━━━━━ Exercise material ━━━━━

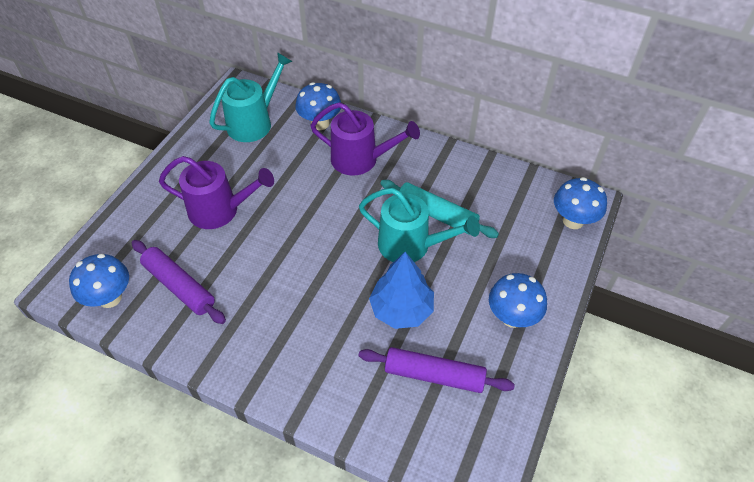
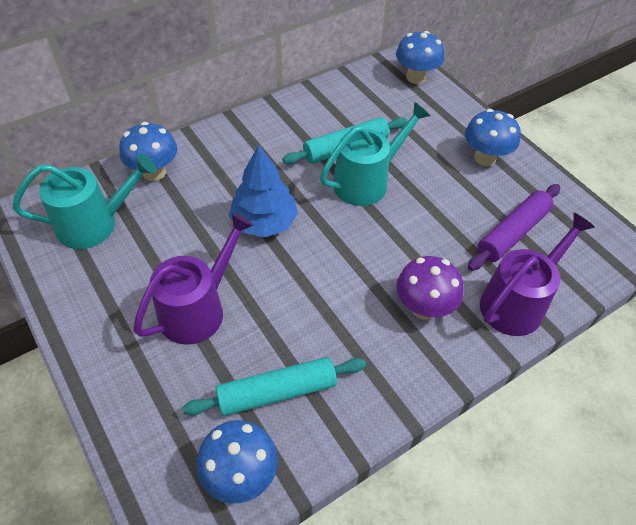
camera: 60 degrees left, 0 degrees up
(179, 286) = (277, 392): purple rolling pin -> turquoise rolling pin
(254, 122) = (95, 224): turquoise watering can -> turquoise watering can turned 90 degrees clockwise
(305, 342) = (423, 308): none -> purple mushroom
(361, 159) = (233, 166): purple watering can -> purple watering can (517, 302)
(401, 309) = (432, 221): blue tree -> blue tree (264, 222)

━━━━━

Whenever "watering" shows up in a line of the listing, copy that whole line.

(254, 122) = (95, 224): turquoise watering can -> turquoise watering can turned 90 degrees clockwise
(361, 159) = (233, 166): purple watering can -> purple watering can (517, 302)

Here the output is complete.